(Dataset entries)
----------

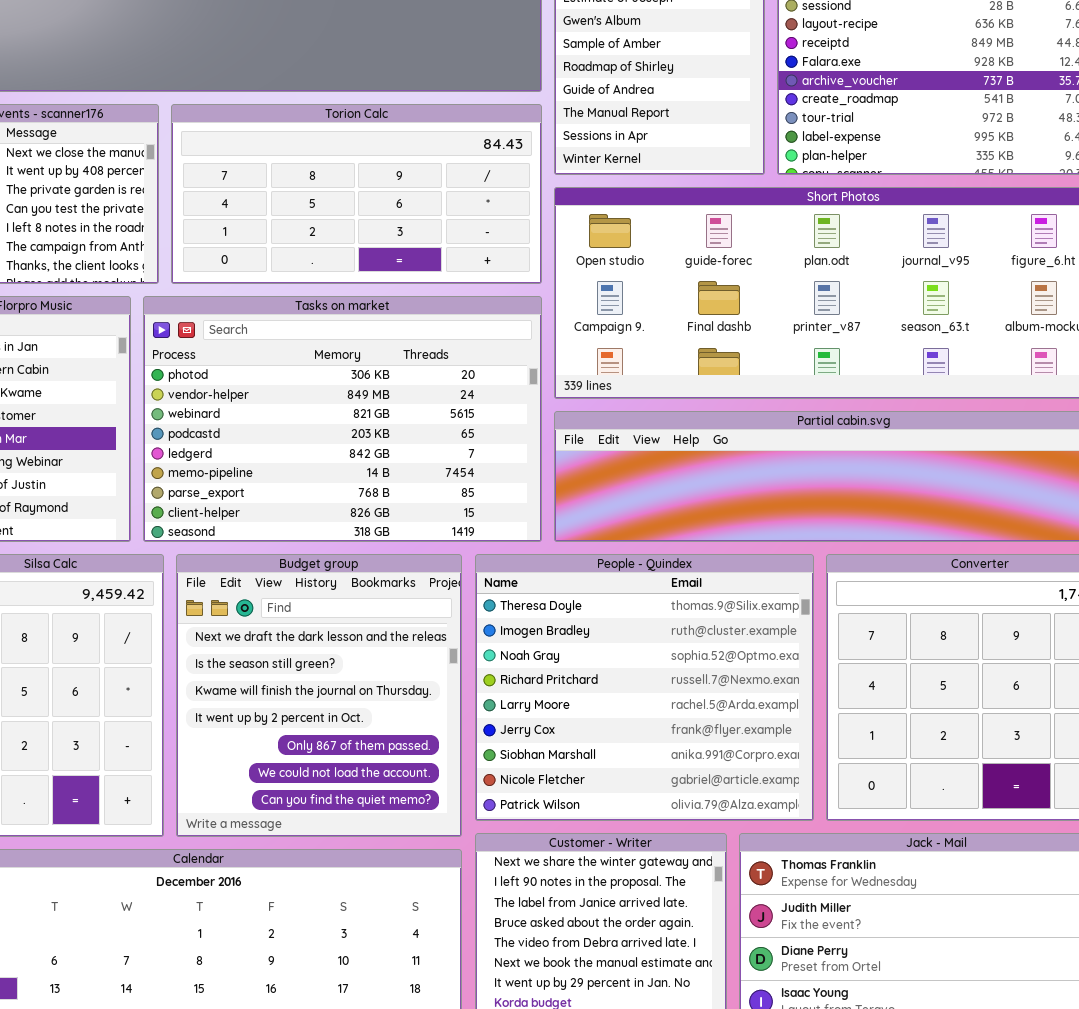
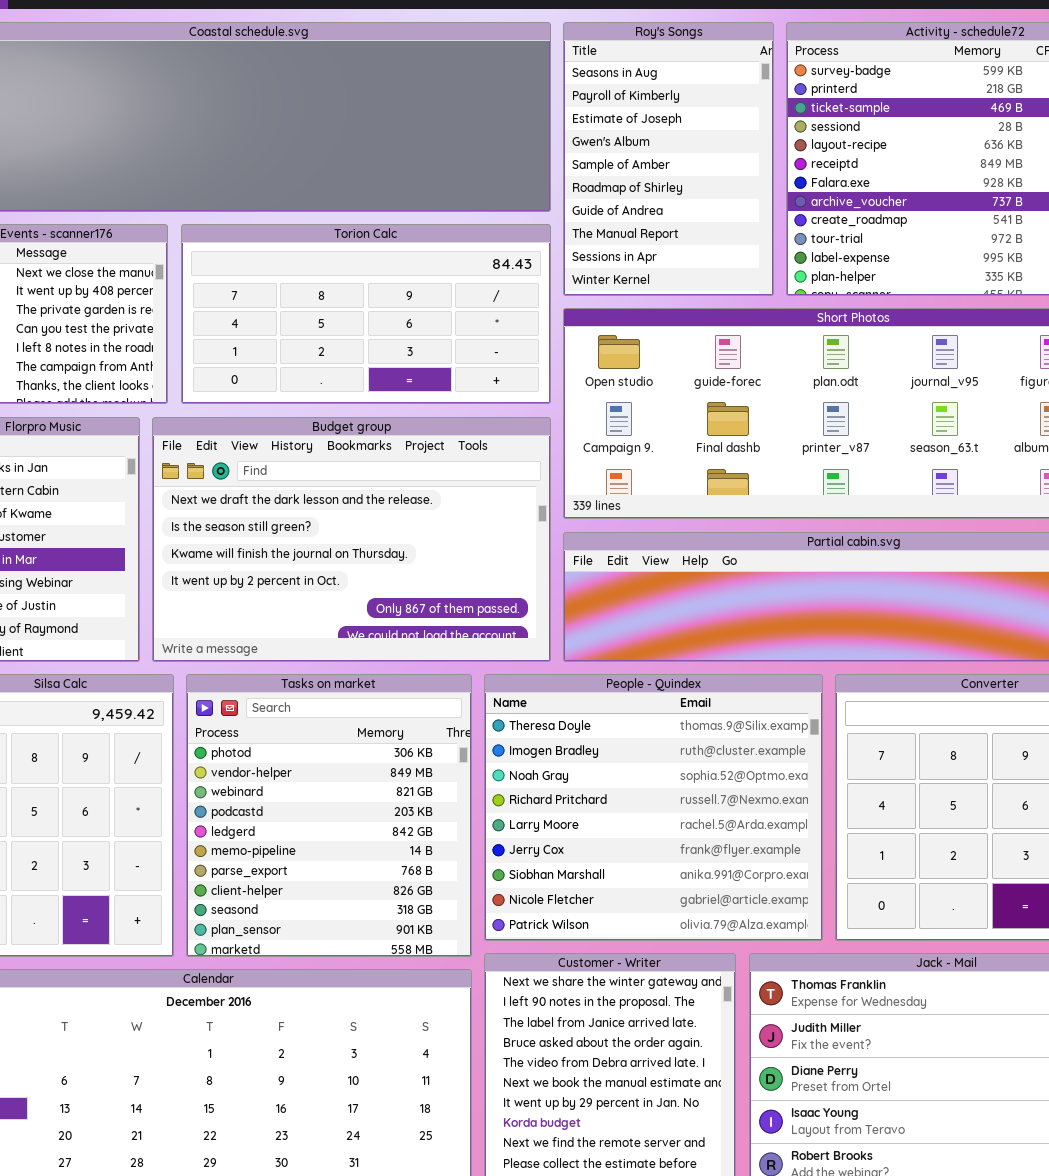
Tasks on market: [143,296,542,542] -> [186,674,472,957], moved, resized
Budget group: [176,554,462,837] -> [152,417,551,662], moved, resized

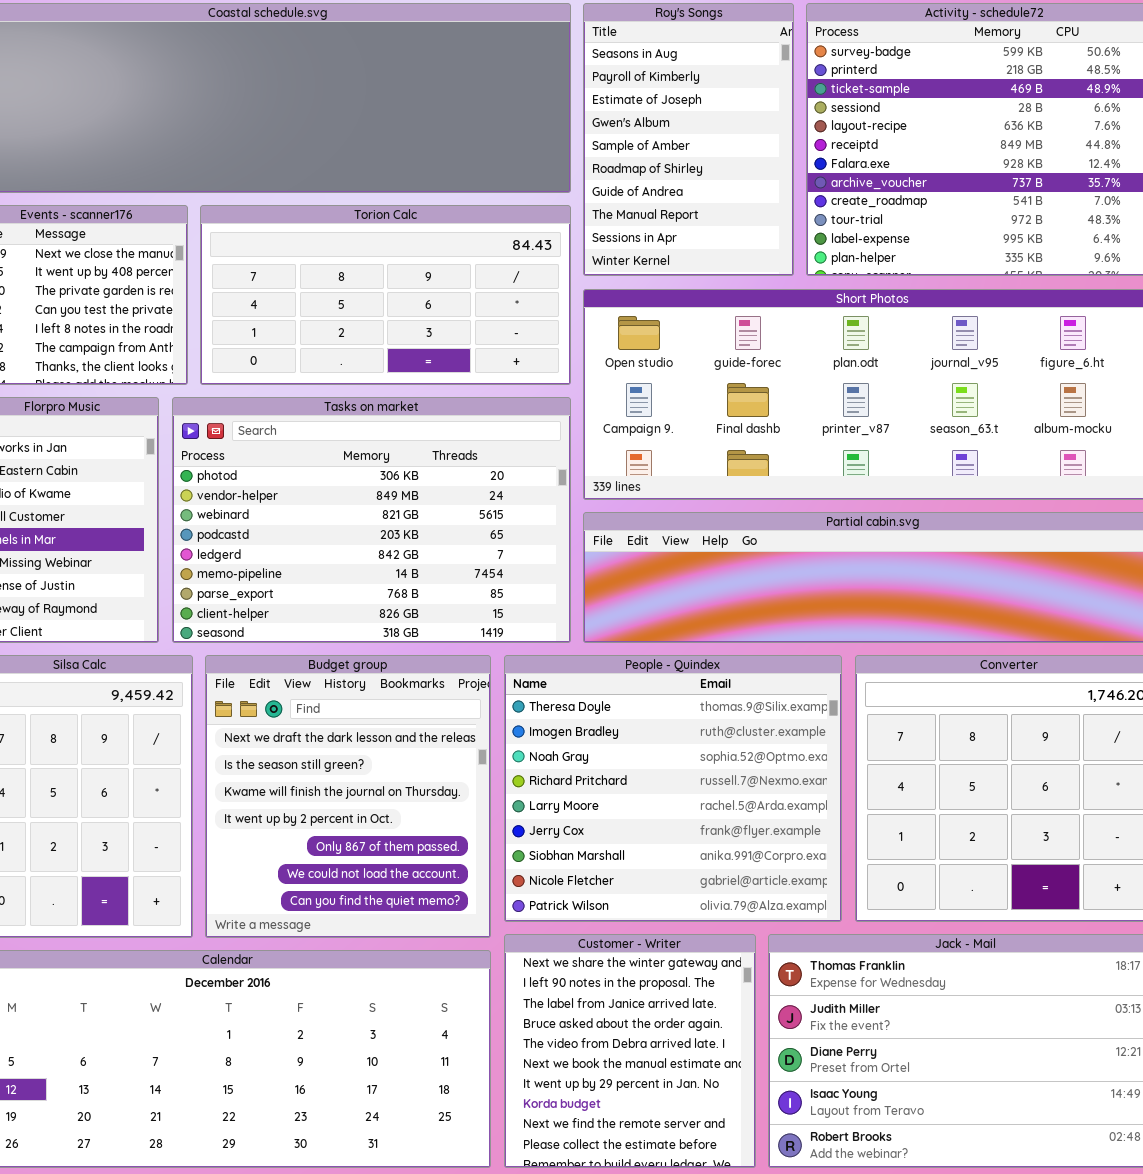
Budget group: [152,417,551,662] -> [205,655,491,938], moved, resized
Tasks on market: [186,674,472,957] -> [172,397,571,643], moved, resized

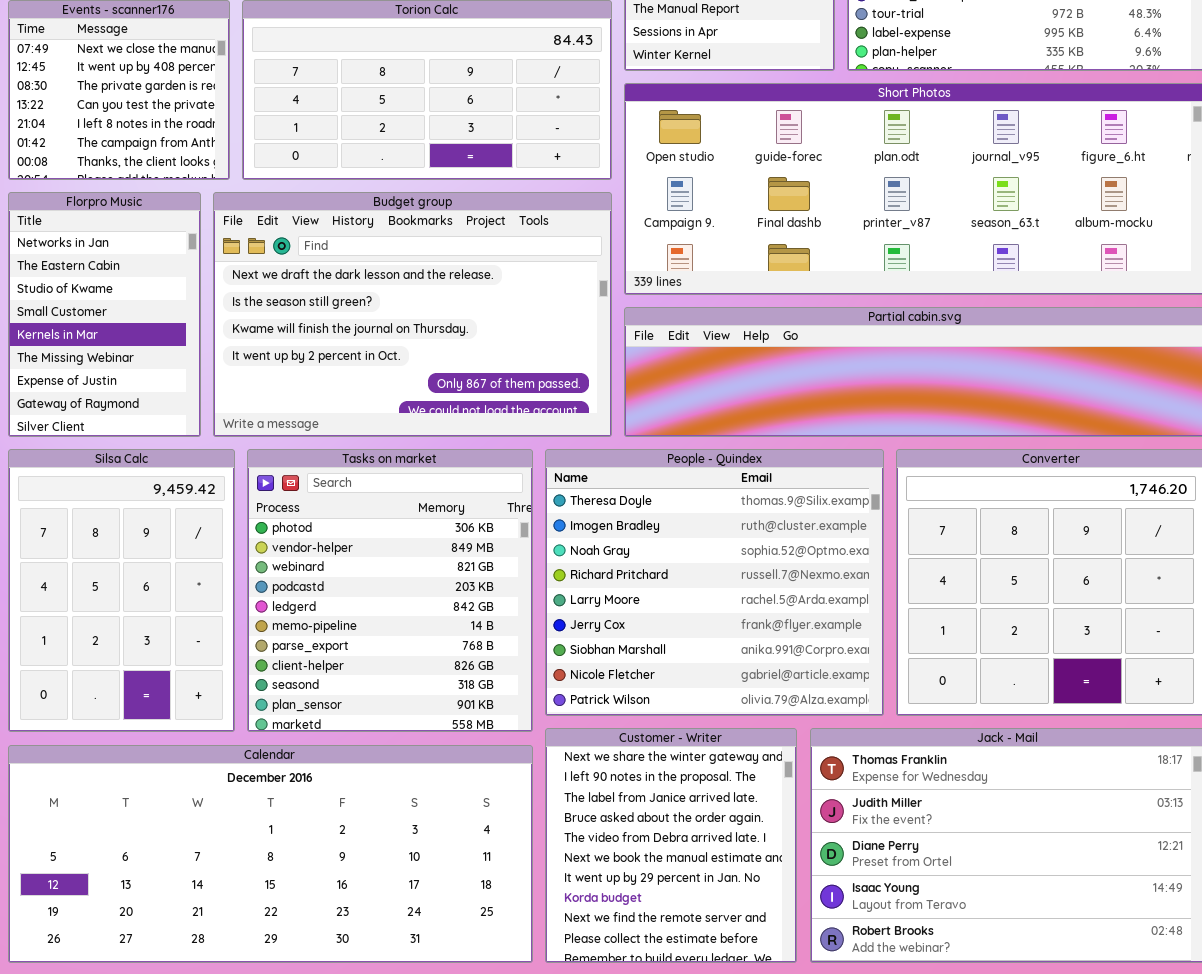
Tasks on market: [172,397,571,643] -> [247,449,533,732], moved, resized
Budget group: [205,655,491,938] -> [213,192,612,437], moved, resized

----------

**WHAT YOU WILL DO:** Only the records themselves, retyped exactly, belong in the answer; please leave all images behind.

**ANSWER SPACE:**
Tasks on market: [143,296,542,542] -> [186,674,472,957], moved, resized
Budget group: [176,554,462,837] -> [152,417,551,662], moved, resized

Budget group: [152,417,551,662] -> [205,655,491,938], moved, resized
Tasks on market: [186,674,472,957] -> [172,397,571,643], moved, resized

Tasks on market: [172,397,571,643] -> [247,449,533,732], moved, resized
Budget group: [205,655,491,938] -> [213,192,612,437], moved, resized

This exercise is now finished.